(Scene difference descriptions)
______

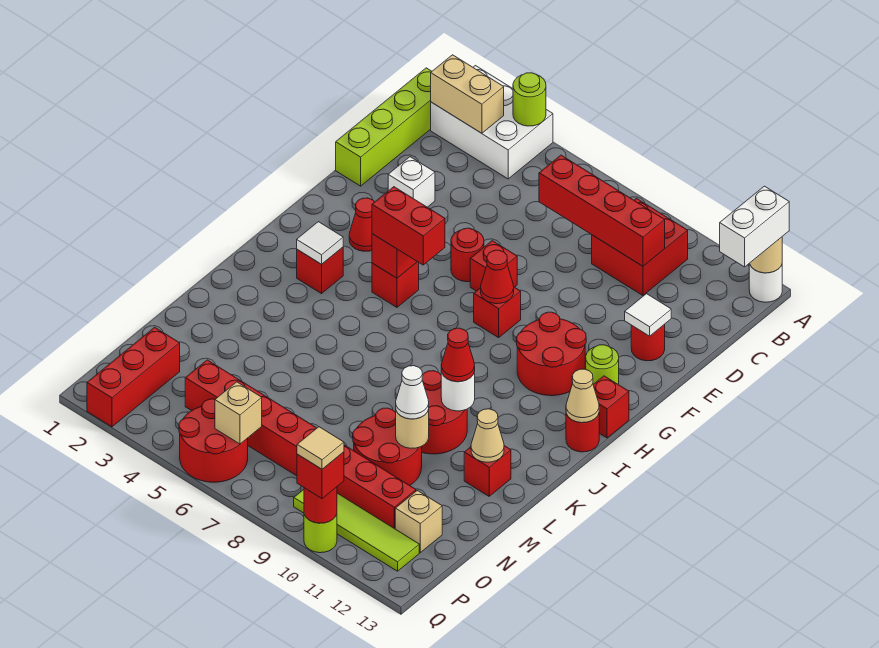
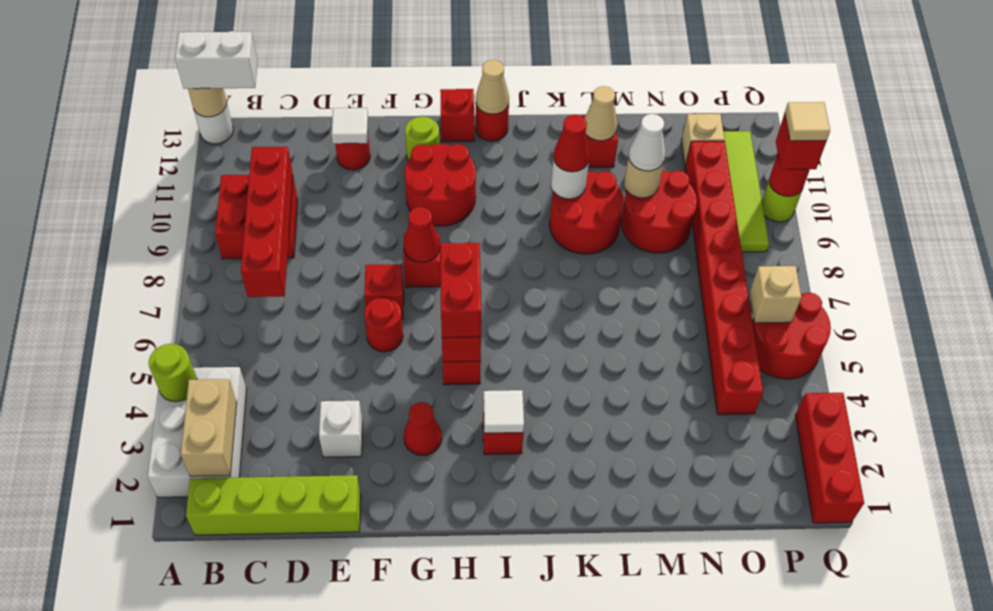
red brick O2:Q2 level 1 -> red brick Q1:Q3 level 1

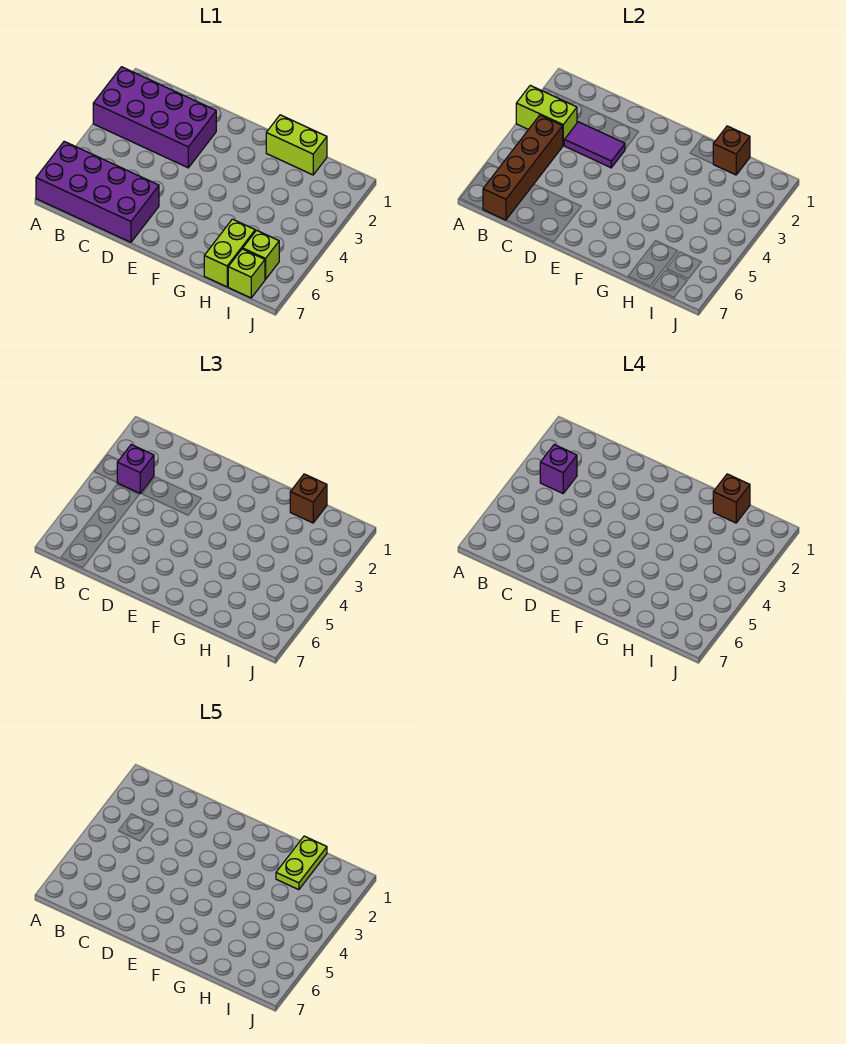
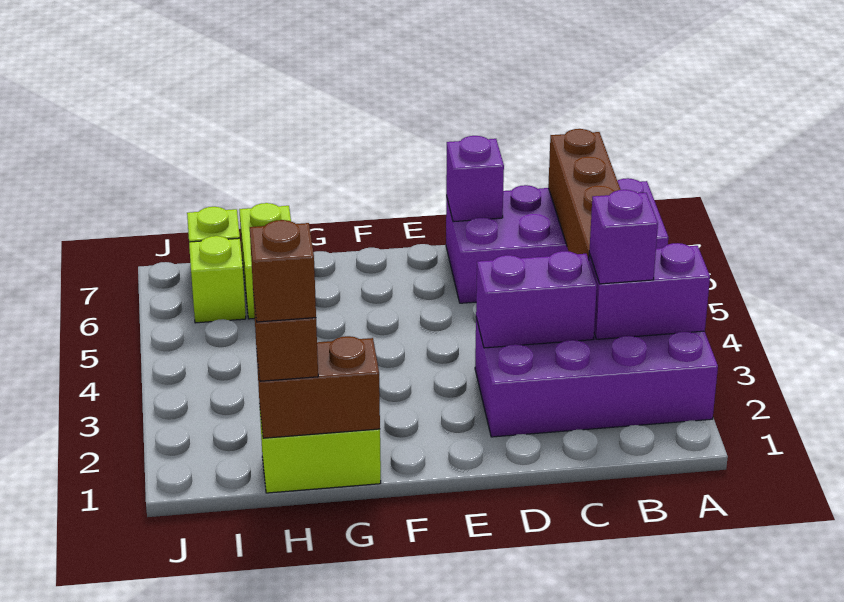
lime brick A3:B3 level 2 -> purple brick A3:B3 level 2
purple brick B3 level 4 -> purple brick D7 level 2
purple tile C3:D3 level 2 -> purple brick C3:D3 level 2
brown brick H1 level 2 -> brown brick G1:H1 level 2
lime plate H1:H2 level 5 -> none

______

* WORK ORDER
Repeat each line of the records above exactly, but do not copy the pictures.

* EXERCISE SOLUTION
red brick O2:Q2 level 1 -> red brick Q1:Q3 level 1

lime brick A3:B3 level 2 -> purple brick A3:B3 level 2
purple brick B3 level 4 -> purple brick D7 level 2
purple tile C3:D3 level 2 -> purple brick C3:D3 level 2
brown brick H1 level 2 -> brown brick G1:H1 level 2
lime plate H1:H2 level 5 -> none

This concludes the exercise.